■ Records for the task:

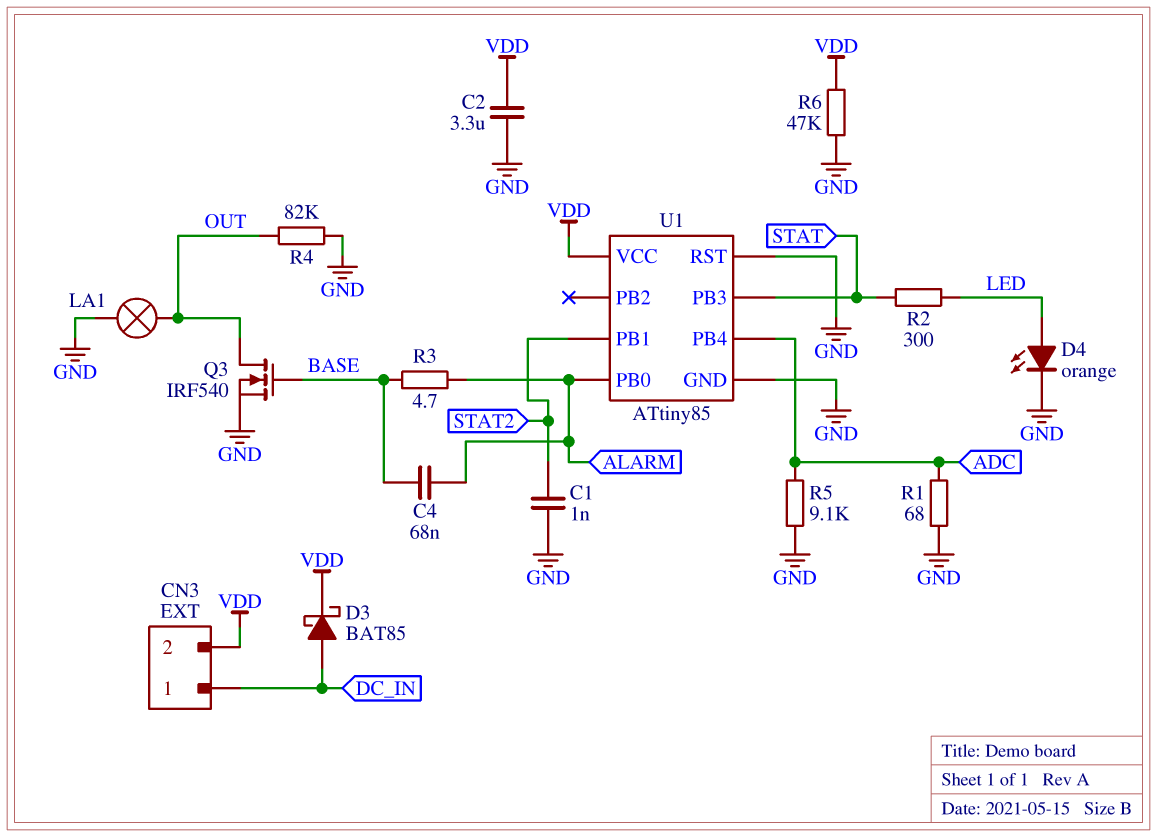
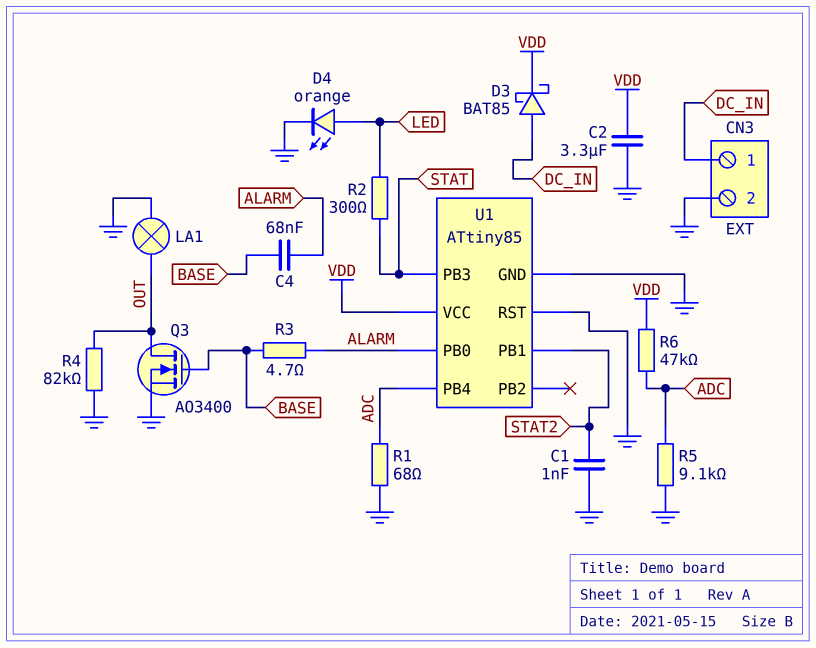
CN3 pin 2: VDD -> GND
Q3: NMOS IRF540 (G BASE, D OUT, S GND) -> NMOS AO3400 (G BASE, D OUT, S GND)
R6: 47k (GND, VDD) -> 47k (ADC, VDD)

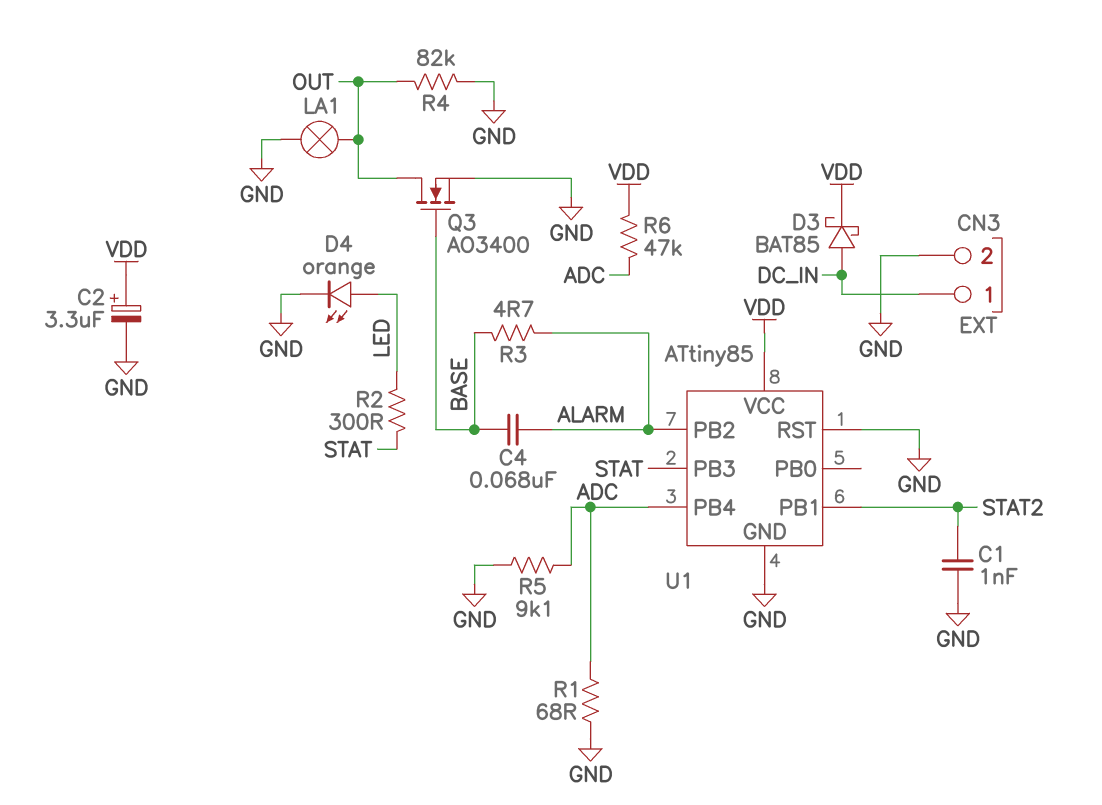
C2: 3.3uF (GND, VDD) -> 3.3uF (plus VDD, minus GND)
U1 pin PB0: ALARM -> none
U1 pin PB2: none -> ALARM

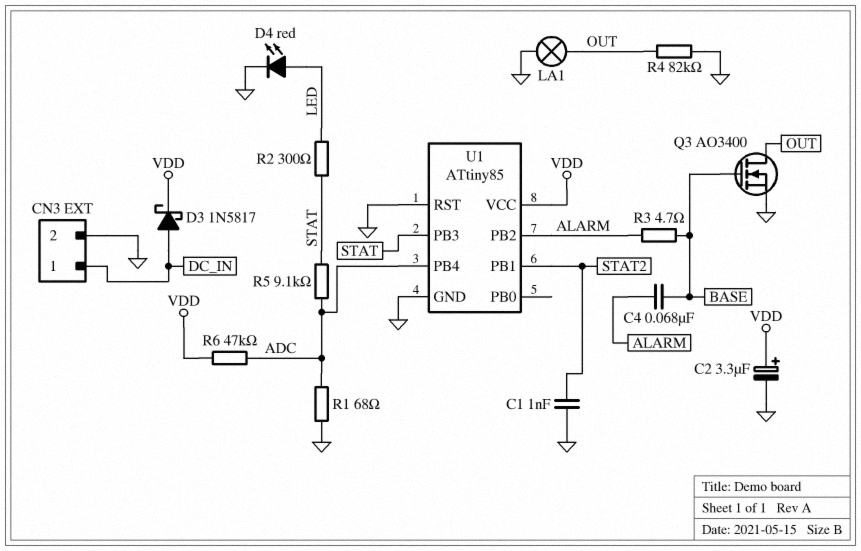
D3: schottky BAT85 (A DC_IN, K VDD) -> schottky 1N5817 (A DC_IN, K VDD)
D4: LED orange (A LED, K GND) -> LED red (A LED, K GND)
R5: 9.1k (ADC, GND) -> 9.1k (ADC, STAT)

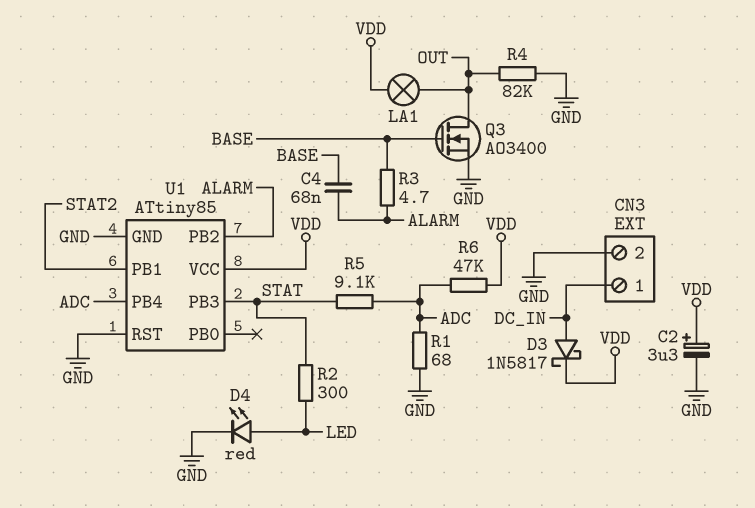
C1: 1nF (GND, STAT2) -> none
LA1: lamp (GND, OUT) -> lamp (OUT, VDD)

■ Task to carry out:
Repeat, word for word and with no pictures, only the lines running from the beginning of the data to the line that contains "C1: 1nF (GND, STAT2) -> none".

■ Written solution:
CN3 pin 2: VDD -> GND
Q3: NMOS IRF540 (G BASE, D OUT, S GND) -> NMOS AO3400 (G BASE, D OUT, S GND)
R6: 47k (GND, VDD) -> 47k (ADC, VDD)

C2: 3.3uF (GND, VDD) -> 3.3uF (plus VDD, minus GND)
U1 pin PB0: ALARM -> none
U1 pin PB2: none -> ALARM

D3: schottky BAT85 (A DC_IN, K VDD) -> schottky 1N5817 (A DC_IN, K VDD)
D4: LED orange (A LED, K GND) -> LED red (A LED, K GND)
R5: 9.1k (ADC, GND) -> 9.1k (ADC, STAT)

C1: 1nF (GND, STAT2) -> none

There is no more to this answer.